• Try it
Lines holding the string "lime" are the ones to copy; find them all in the data.

==== Entries supplied ====

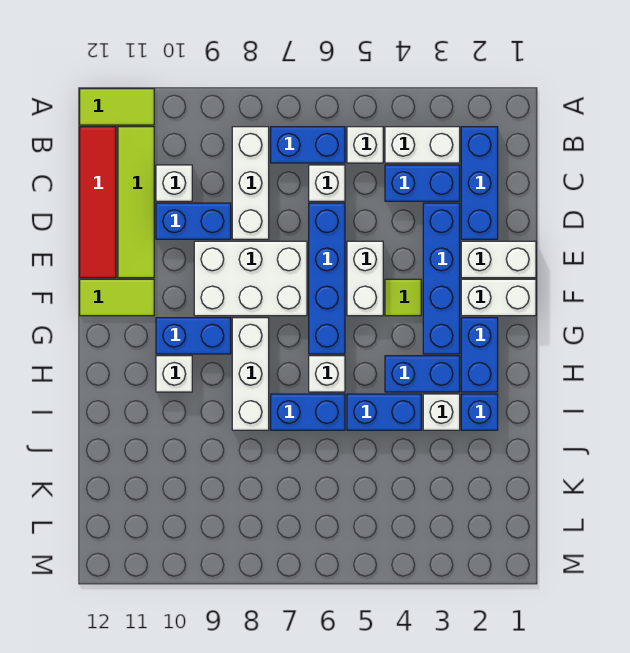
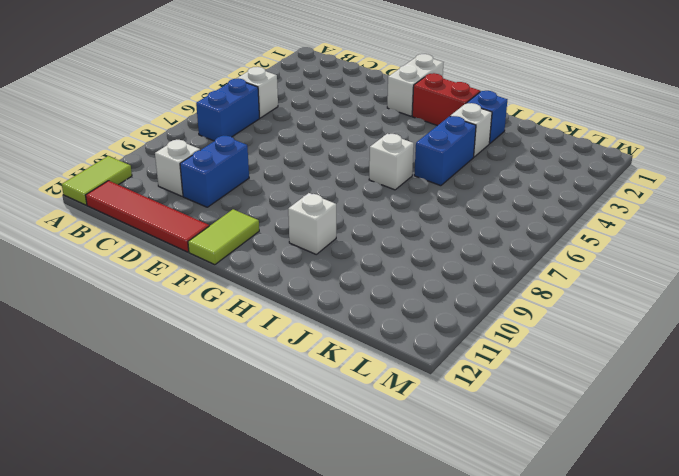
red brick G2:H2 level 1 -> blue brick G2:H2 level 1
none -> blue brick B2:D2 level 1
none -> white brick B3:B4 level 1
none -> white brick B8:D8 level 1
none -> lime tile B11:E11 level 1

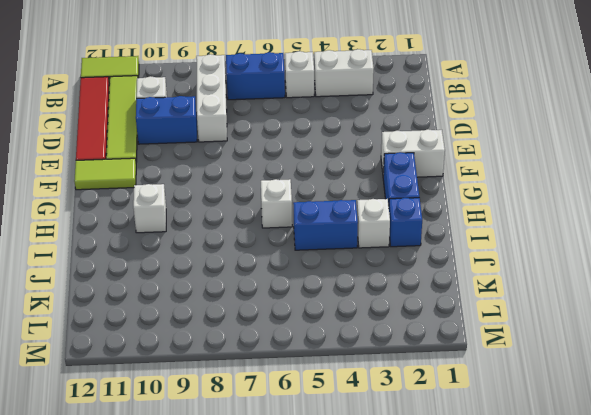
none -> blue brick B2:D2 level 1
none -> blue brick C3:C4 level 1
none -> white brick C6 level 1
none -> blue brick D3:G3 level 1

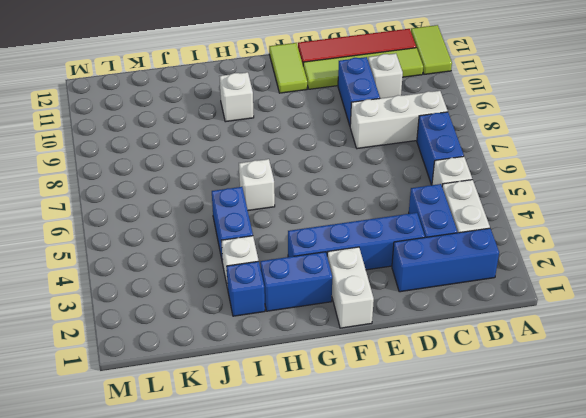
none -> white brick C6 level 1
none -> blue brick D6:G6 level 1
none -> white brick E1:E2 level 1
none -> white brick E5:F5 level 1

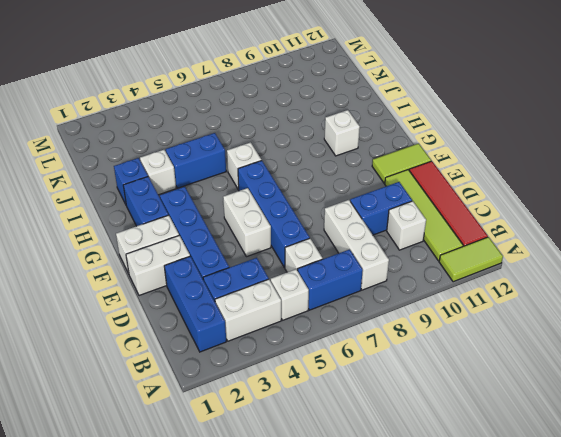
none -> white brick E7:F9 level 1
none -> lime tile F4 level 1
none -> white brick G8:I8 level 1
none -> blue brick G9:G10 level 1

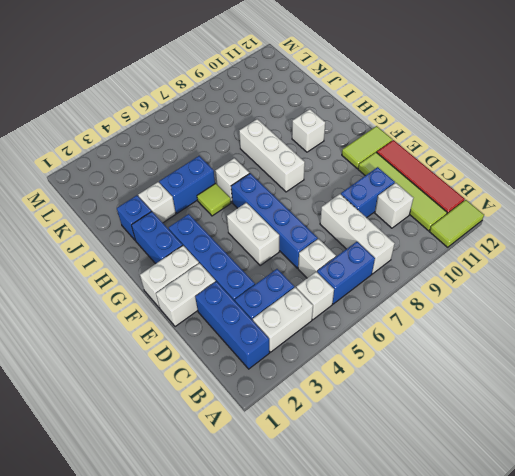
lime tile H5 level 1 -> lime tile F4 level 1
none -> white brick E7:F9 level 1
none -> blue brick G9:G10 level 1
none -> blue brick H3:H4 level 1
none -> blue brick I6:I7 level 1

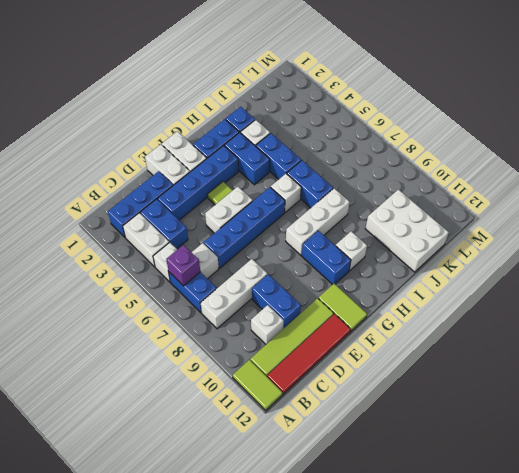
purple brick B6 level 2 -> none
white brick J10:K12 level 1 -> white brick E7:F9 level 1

====

• Your response
none -> lime tile B11:E11 level 1
none -> lime tile F4 level 1
lime tile H5 level 1 -> lime tile F4 level 1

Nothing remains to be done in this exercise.